**Work task:** Output the entries exactly as they appear. Pictures should not be included.
--- Records for processing ---
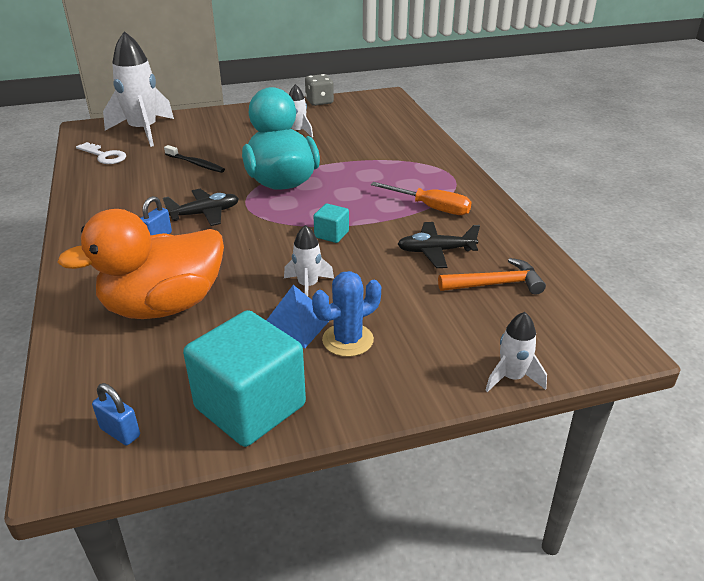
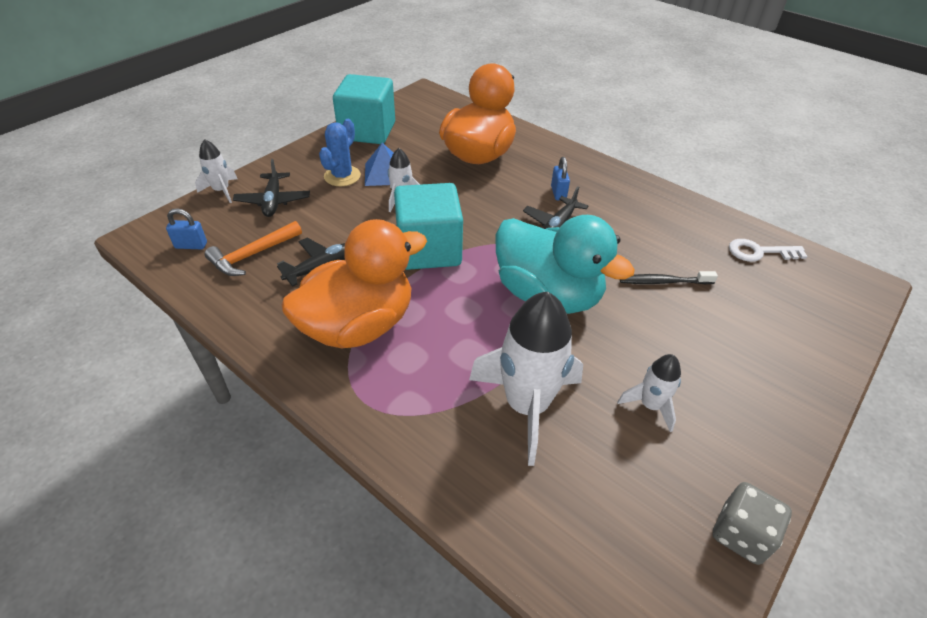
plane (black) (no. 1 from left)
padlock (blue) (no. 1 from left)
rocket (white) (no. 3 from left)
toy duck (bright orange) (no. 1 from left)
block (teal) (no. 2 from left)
---
**Result below:**
plane (black) (no. 1 from left)
padlock (blue) (no. 1 from left)
rocket (white) (no. 3 from left)
toy duck (bright orange) (no. 1 from left)
block (teal) (no. 2 from left)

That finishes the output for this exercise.